╭─ RECORDS SHOWN
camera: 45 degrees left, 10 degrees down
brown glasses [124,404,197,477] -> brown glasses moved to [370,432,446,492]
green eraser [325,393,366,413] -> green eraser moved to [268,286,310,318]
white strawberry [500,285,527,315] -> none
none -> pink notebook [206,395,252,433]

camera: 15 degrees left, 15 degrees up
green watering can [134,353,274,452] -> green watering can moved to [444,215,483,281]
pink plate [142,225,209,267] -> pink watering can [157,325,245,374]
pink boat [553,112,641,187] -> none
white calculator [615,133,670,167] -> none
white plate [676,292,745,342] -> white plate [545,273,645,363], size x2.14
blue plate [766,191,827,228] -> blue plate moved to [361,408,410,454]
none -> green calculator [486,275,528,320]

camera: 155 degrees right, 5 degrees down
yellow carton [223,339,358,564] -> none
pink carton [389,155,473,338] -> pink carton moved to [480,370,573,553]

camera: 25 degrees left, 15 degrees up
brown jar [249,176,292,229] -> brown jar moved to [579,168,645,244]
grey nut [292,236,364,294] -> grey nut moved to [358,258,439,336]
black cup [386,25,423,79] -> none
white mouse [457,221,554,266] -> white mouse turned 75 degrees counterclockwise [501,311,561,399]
╰─
╭─ RECORDS SHOWN
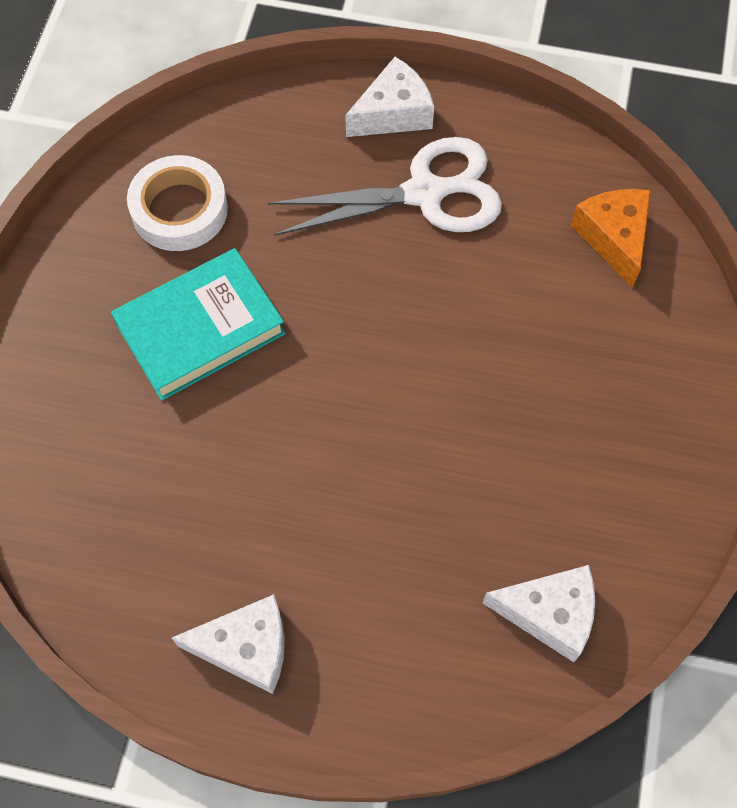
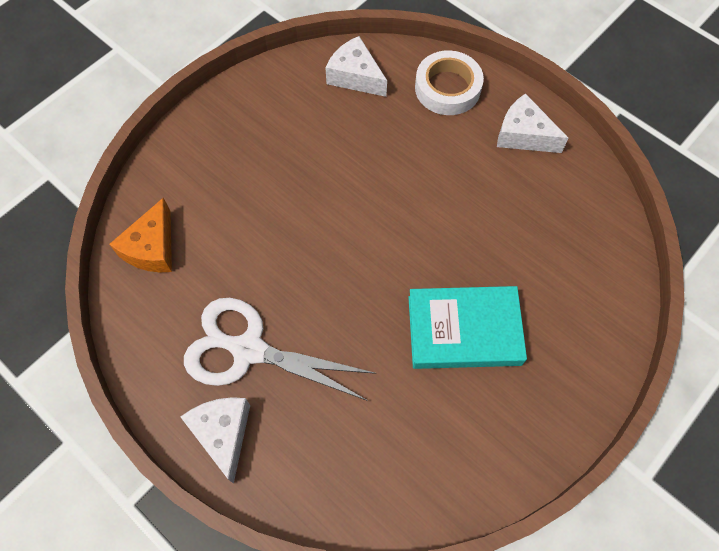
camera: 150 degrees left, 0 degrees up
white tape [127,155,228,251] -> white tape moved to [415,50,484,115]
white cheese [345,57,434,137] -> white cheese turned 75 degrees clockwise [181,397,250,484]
╰─
TASK: Copy word for word the stretch of entries above from the line that has "green eraser [325,393,366,413]" through the line that has "white mouse [457,221,554,266]", both ends included, and nothing outside it.

SOLUTION FOR THIS TASK:
green eraser [325,393,366,413] -> green eraser moved to [268,286,310,318]
white strawberry [500,285,527,315] -> none
none -> pink notebook [206,395,252,433]

camera: 15 degrees left, 15 degrees up
green watering can [134,353,274,452] -> green watering can moved to [444,215,483,281]
pink plate [142,225,209,267] -> pink watering can [157,325,245,374]
pink boat [553,112,641,187] -> none
white calculator [615,133,670,167] -> none
white plate [676,292,745,342] -> white plate [545,273,645,363], size x2.14
blue plate [766,191,827,228] -> blue plate moved to [361,408,410,454]
none -> green calculator [486,275,528,320]

camera: 155 degrees right, 5 degrees down
yellow carton [223,339,358,564] -> none
pink carton [389,155,473,338] -> pink carton moved to [480,370,573,553]

camera: 25 degrees left, 15 degrees up
brown jar [249,176,292,229] -> brown jar moved to [579,168,645,244]
grey nut [292,236,364,294] -> grey nut moved to [358,258,439,336]
black cup [386,25,423,79] -> none
white mouse [457,221,554,266] -> white mouse turned 75 degrees counterclockwise [501,311,561,399]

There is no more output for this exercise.